[Extracted data entries]
↓↓↓
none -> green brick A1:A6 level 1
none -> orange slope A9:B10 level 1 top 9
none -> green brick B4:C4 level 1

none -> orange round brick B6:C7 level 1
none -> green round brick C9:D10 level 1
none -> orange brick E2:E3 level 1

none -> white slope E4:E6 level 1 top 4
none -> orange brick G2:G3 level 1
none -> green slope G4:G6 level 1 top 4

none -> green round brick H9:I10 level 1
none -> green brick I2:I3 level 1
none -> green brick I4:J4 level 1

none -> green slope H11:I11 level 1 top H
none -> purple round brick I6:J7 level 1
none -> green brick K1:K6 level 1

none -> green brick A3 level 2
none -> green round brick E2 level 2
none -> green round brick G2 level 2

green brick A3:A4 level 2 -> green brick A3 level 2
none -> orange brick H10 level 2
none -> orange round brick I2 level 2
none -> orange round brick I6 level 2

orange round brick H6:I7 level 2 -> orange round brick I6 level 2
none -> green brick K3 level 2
↑↑↑
↓↓↓
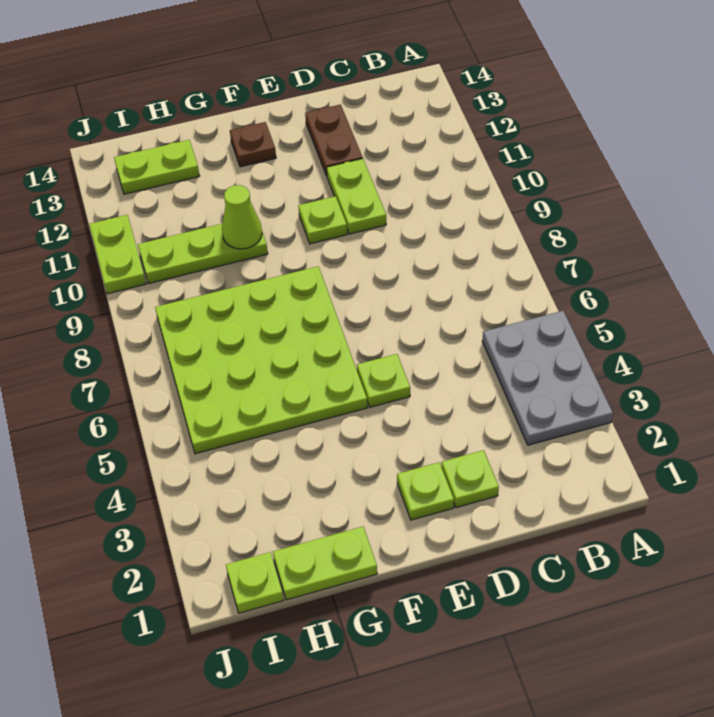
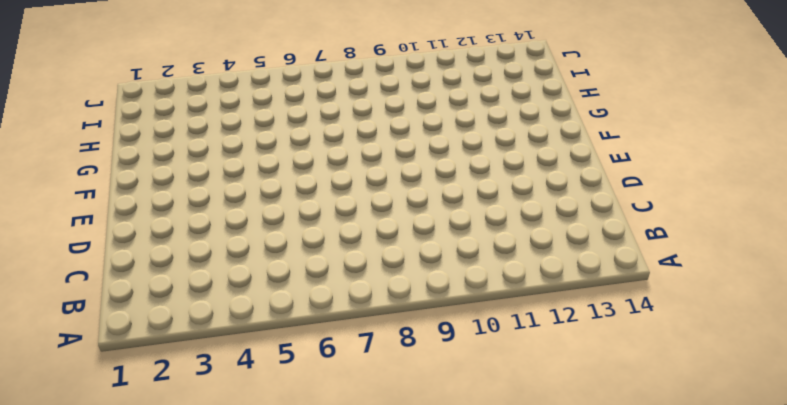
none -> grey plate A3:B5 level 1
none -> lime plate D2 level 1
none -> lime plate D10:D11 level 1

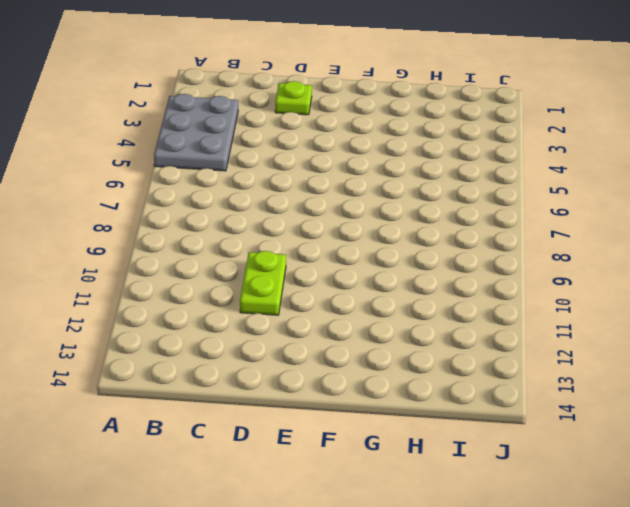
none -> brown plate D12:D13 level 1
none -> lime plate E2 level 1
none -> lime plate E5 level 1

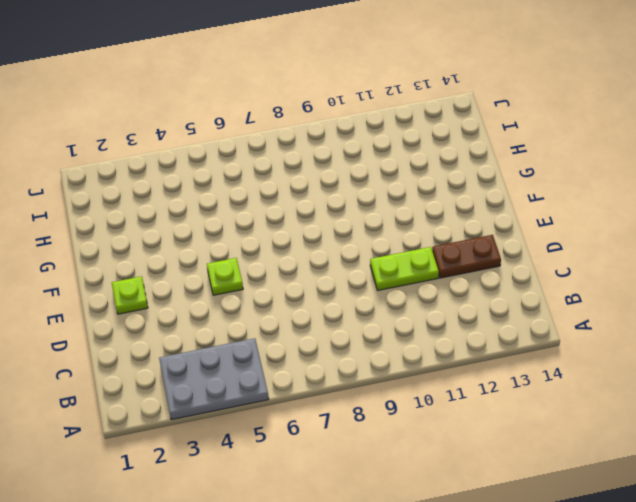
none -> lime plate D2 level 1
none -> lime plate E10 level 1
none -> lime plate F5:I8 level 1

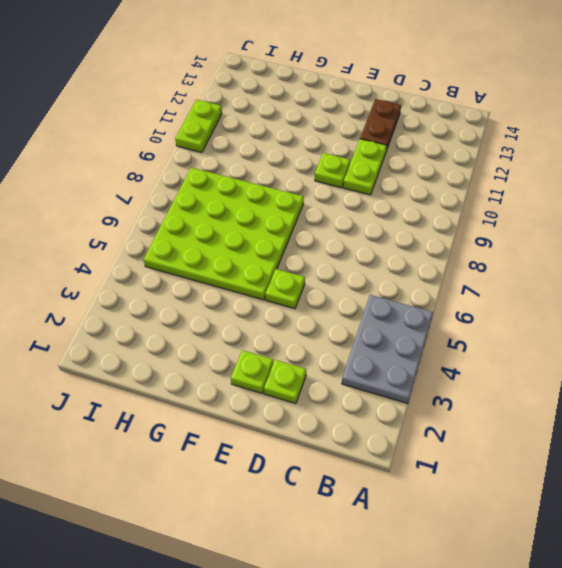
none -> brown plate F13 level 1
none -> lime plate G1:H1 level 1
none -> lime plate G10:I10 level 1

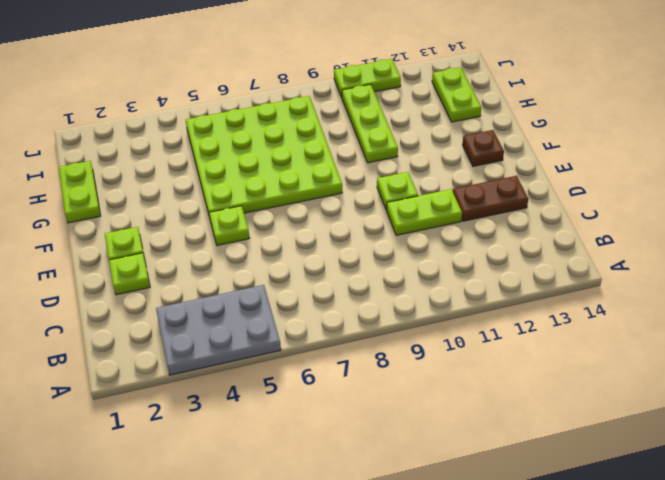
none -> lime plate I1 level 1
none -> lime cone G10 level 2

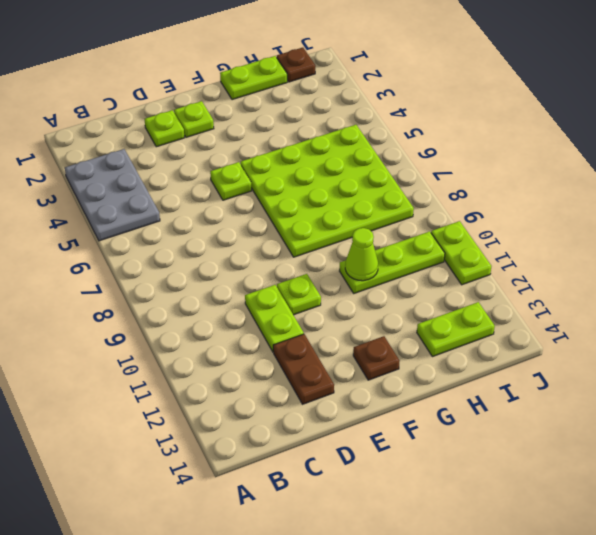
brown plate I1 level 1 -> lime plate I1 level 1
↑↑↑
◆ **WORK REQUIRED**
Beginning with the line above that contains "none -> lime plate G1:H1 level 1" and finishing with the line that contains "brown plate I1", print those lines exactly and only. Skip all pictures.

◆ **RESULT OF THE TASK**
none -> lime plate G1:H1 level 1
none -> lime plate G10:I10 level 1

none -> lime plate I1 level 1
none -> lime cone G10 level 2

brown plate I1 level 1 -> lime plate I1 level 1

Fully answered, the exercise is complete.